*Try it:* Look through the records below and state how many lines carry the string "hexagon", adding nothing.

*Supplied entries:*
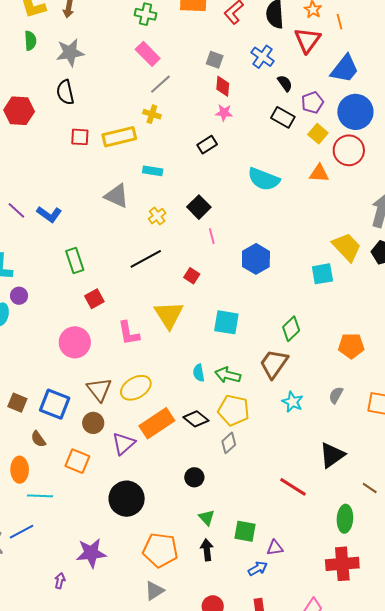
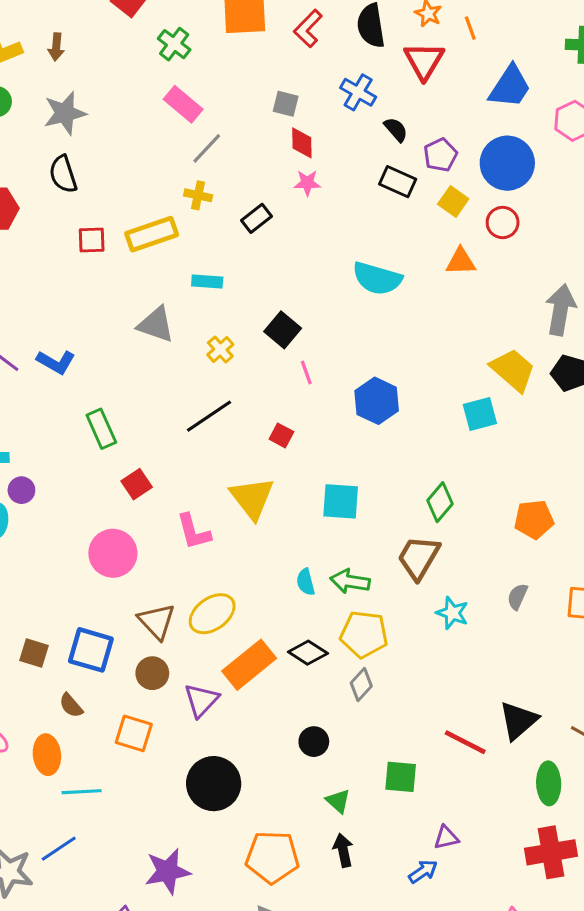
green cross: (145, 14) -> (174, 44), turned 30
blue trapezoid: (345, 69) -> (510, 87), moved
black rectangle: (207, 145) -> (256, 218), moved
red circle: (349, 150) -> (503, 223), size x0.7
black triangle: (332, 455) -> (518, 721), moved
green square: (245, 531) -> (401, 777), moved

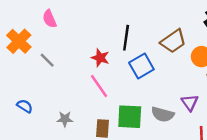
---
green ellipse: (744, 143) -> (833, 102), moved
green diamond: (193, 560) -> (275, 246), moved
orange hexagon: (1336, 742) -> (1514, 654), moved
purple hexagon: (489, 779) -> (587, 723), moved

*Reply to the task:* 2